• WORK ORDER: The lines below that include "zener" are to be found and copied.

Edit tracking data
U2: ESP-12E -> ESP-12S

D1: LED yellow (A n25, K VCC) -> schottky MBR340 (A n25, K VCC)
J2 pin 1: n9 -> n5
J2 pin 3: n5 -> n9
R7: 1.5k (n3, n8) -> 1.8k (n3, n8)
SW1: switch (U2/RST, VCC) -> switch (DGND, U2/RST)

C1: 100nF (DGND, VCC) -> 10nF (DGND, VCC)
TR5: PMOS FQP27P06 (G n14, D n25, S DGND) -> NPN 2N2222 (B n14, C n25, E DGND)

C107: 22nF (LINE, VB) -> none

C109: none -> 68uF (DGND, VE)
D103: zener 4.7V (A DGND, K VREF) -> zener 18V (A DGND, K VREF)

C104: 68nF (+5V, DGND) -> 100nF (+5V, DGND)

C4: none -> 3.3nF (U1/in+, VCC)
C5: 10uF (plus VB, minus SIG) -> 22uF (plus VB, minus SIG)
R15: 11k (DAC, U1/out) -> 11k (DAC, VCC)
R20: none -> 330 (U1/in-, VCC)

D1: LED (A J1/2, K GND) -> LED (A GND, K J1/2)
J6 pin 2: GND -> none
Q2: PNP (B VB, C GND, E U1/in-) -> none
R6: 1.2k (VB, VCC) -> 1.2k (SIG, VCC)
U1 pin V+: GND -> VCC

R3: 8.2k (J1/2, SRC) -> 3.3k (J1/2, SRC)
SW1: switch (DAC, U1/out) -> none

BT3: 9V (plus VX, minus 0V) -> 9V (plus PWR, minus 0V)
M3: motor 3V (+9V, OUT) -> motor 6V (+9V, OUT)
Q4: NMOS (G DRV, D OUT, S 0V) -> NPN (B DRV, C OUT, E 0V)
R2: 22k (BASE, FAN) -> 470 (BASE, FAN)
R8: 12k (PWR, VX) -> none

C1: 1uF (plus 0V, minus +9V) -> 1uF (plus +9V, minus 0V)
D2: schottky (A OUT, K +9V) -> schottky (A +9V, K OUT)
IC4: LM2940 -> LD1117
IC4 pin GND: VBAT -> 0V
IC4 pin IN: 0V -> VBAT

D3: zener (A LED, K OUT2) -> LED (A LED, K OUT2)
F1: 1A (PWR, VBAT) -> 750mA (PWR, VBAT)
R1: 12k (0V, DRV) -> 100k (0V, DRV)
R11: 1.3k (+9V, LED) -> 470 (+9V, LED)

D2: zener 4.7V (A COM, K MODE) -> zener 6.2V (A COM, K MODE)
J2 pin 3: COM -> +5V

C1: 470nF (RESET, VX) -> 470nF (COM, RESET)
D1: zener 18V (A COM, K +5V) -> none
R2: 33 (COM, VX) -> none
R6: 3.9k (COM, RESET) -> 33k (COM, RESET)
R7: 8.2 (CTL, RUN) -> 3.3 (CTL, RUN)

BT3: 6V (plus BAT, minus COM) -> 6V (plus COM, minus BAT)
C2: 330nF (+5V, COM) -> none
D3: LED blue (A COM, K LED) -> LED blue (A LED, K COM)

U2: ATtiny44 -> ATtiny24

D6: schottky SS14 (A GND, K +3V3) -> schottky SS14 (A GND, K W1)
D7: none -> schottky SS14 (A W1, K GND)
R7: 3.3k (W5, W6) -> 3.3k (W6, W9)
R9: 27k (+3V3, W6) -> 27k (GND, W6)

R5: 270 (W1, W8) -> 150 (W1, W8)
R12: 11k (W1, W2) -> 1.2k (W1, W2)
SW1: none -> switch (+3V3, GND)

• YOUR SOLUTION:
D103: zener 4.7V (A DGND, K VREF) -> zener 18V (A DGND, K VREF)
D3: zener (A LED, K OUT2) -> LED (A LED, K OUT2)
D2: zener 4.7V (A COM, K MODE) -> zener 6.2V (A COM, K MODE)
D1: zener 18V (A COM, K +5V) -> none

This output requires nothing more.